[DATASET EXTRACT]
------

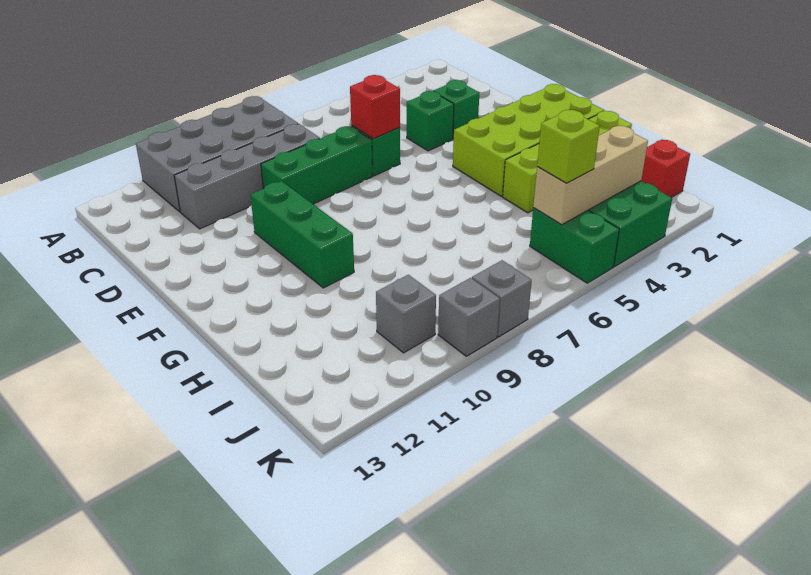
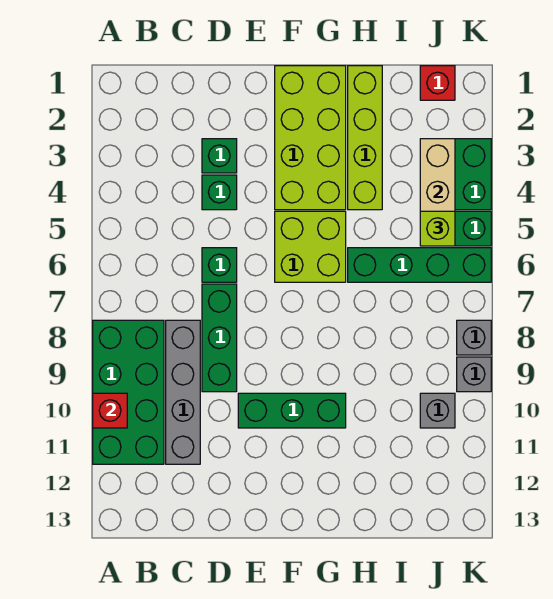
grey brick A8:B11 level 1 -> green brick A8:B11 level 1
red brick D6 level 2 -> red brick A10 level 2
none -> lime brick F5:G6 level 1
none -> green brick H6:K6 level 1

------

[EXERCISE]
Would you output the lines from the one that contains "none -> lime brick F5:G6 level 1" to the end of the data, both ends included, exactly as they appear?

[RESPONSE TO THIS EXERCISE]
none -> lime brick F5:G6 level 1
none -> green brick H6:K6 level 1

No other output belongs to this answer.